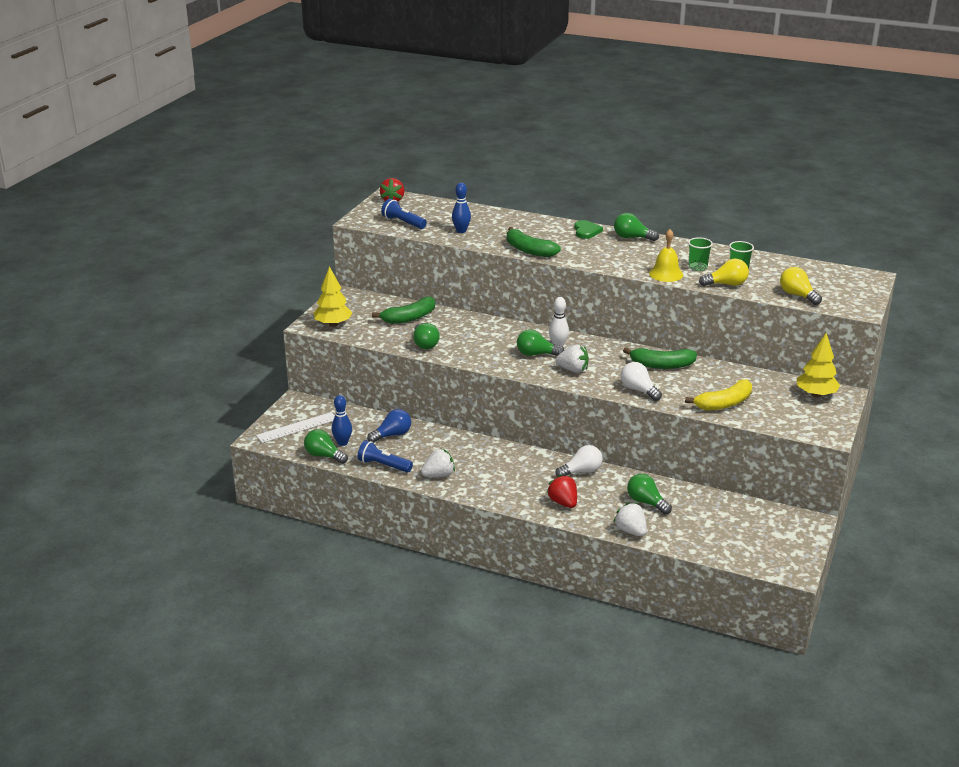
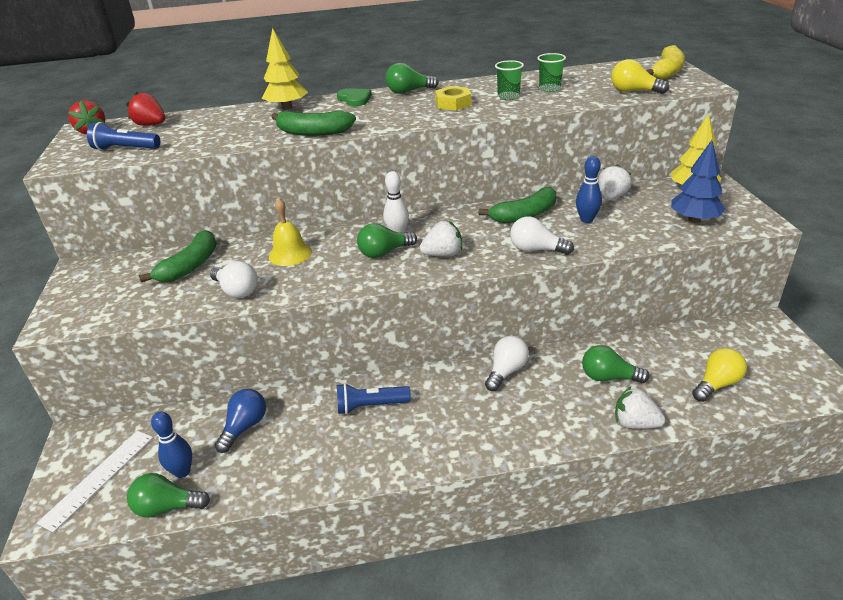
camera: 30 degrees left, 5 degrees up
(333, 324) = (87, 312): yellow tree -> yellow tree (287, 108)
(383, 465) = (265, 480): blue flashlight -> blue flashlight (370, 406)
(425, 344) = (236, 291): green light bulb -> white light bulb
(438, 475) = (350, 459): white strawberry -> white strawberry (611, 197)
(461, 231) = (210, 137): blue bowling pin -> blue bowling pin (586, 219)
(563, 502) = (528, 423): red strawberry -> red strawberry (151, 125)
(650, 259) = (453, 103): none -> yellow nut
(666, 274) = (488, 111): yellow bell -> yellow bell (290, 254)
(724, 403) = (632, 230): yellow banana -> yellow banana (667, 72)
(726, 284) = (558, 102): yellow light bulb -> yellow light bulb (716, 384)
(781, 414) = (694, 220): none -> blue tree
==
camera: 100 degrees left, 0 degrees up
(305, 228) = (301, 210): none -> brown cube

WHAT THE TASK REQUIRES: Copy the lines above exactly. Start with the line containing "(724, 403) = (632, 230): yellow", end with the line containing "(781, 414) = (694, 220): none -> blue tree", and include both.

TASK RESULT:
(724, 403) = (632, 230): yellow banana -> yellow banana (667, 72)
(726, 284) = (558, 102): yellow light bulb -> yellow light bulb (716, 384)
(781, 414) = (694, 220): none -> blue tree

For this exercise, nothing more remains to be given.